__Aim of the exercise__. Starting at the line that contains "grey teddy bear: 3 -> 5", quote every line through the end of the entries, word for word, skipping the pictures.

__Data extract__.
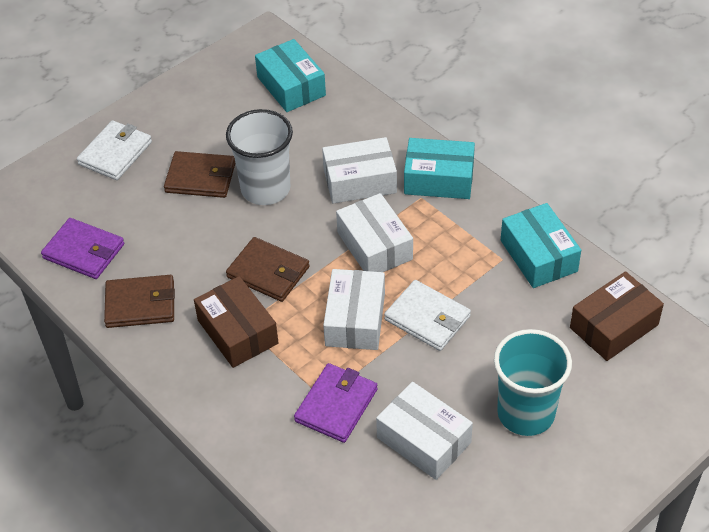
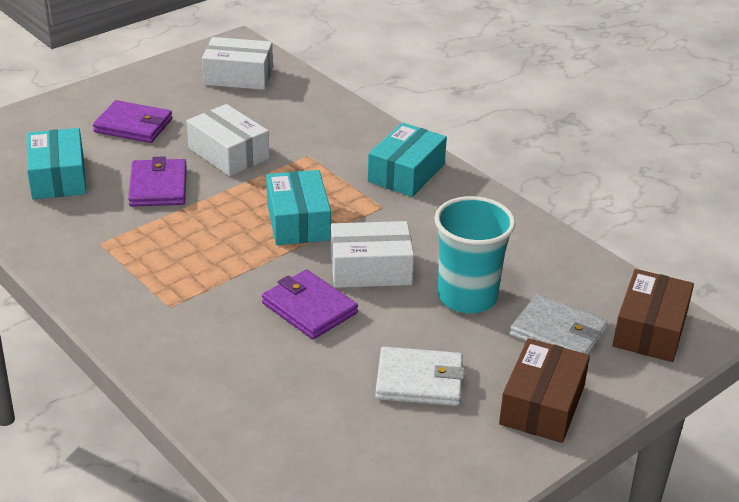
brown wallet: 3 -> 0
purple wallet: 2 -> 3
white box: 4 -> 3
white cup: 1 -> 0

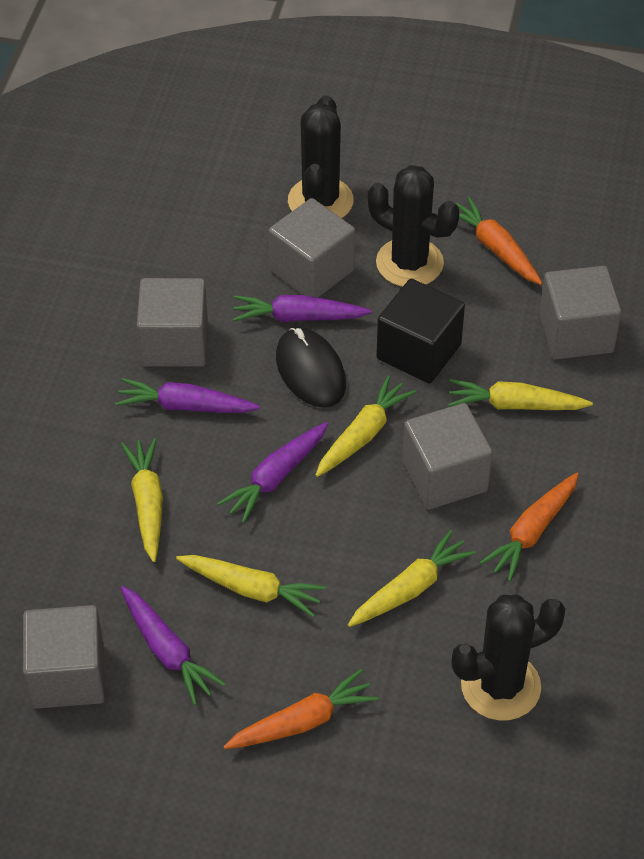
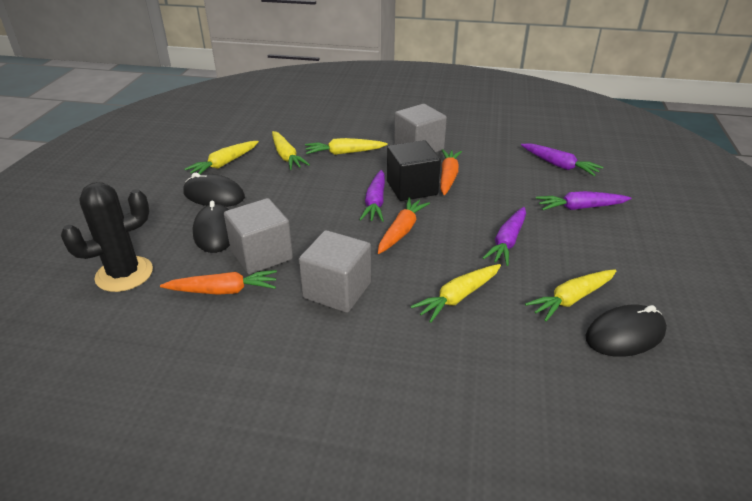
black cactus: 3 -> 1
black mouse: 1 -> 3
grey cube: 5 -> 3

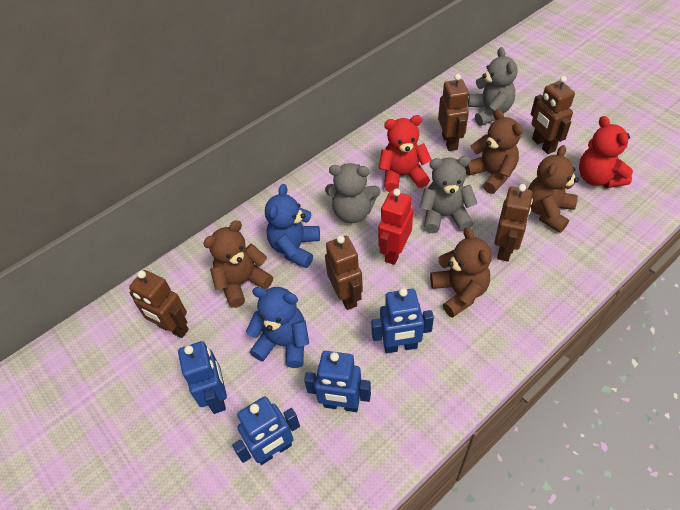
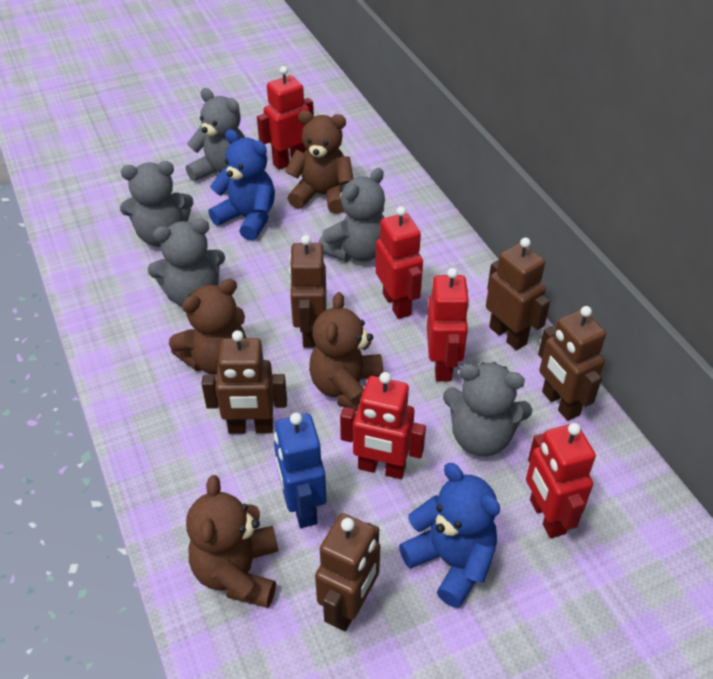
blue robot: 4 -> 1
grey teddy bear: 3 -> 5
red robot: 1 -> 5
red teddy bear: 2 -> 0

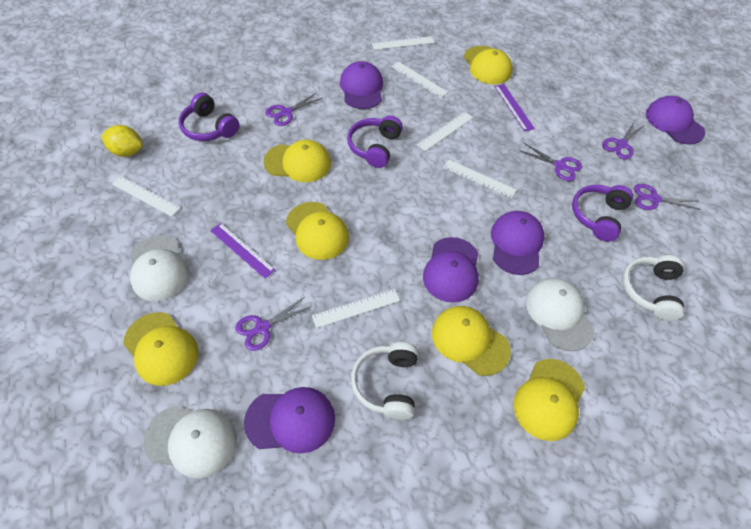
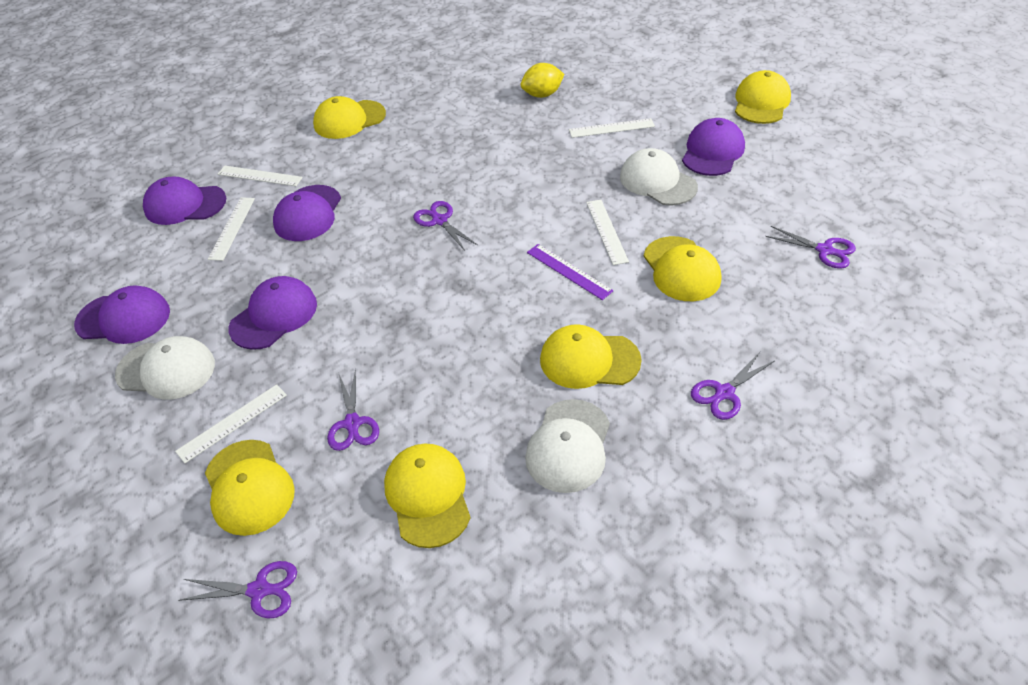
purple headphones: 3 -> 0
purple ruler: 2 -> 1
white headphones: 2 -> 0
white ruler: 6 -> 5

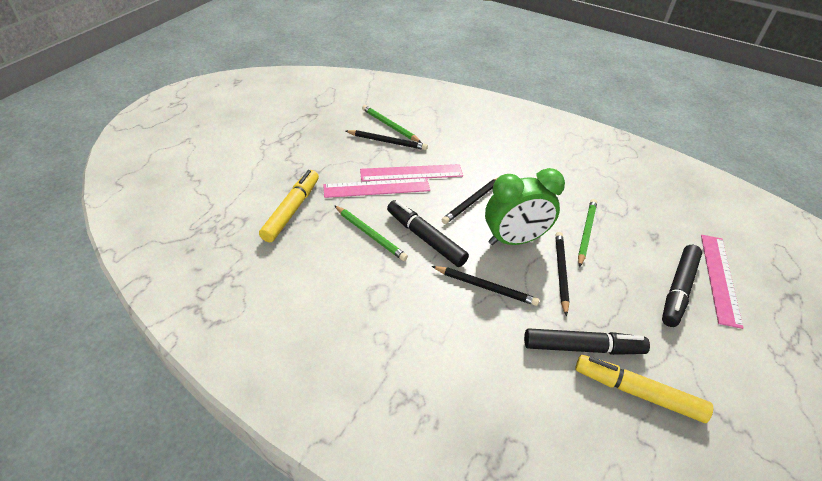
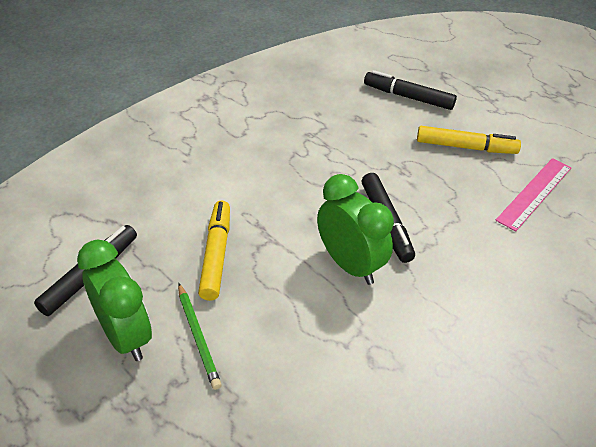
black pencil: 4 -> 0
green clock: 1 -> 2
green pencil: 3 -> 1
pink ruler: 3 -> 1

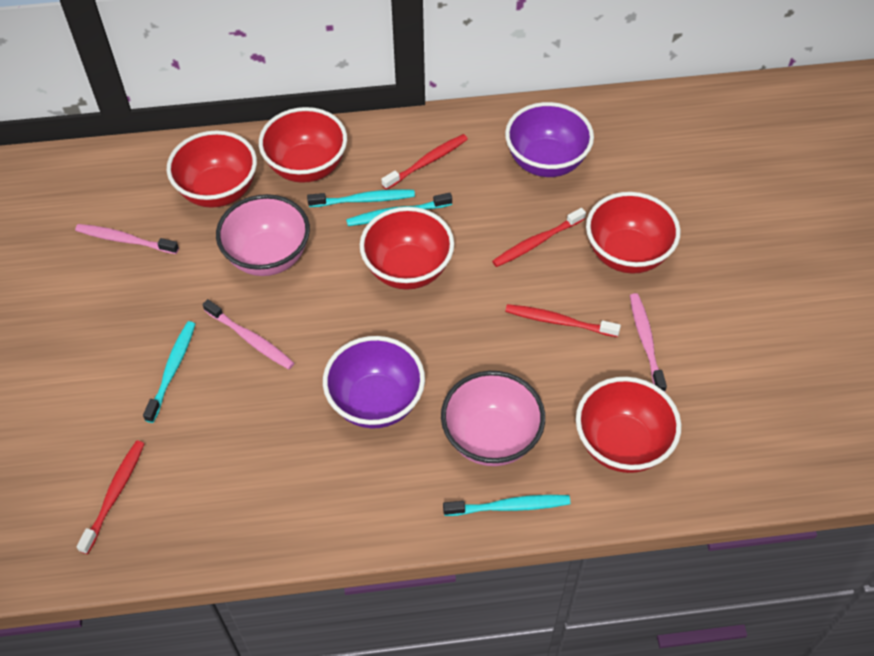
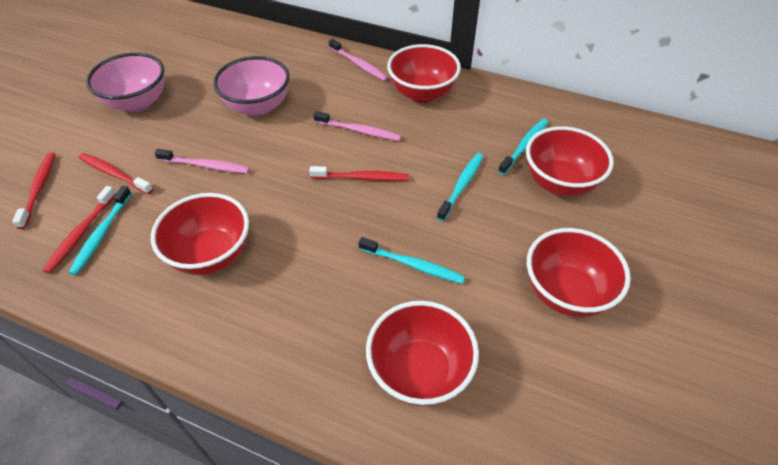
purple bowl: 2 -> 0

__Result of this task__.
grey teddy bear: 3 -> 5
red robot: 1 -> 5
red teddy bear: 2 -> 0

purple headphones: 3 -> 0
purple ruler: 2 -> 1
white headphones: 2 -> 0
white ruler: 6 -> 5

black pencil: 4 -> 0
green clock: 1 -> 2
green pencil: 3 -> 1
pink ruler: 3 -> 1

purple bowl: 2 -> 0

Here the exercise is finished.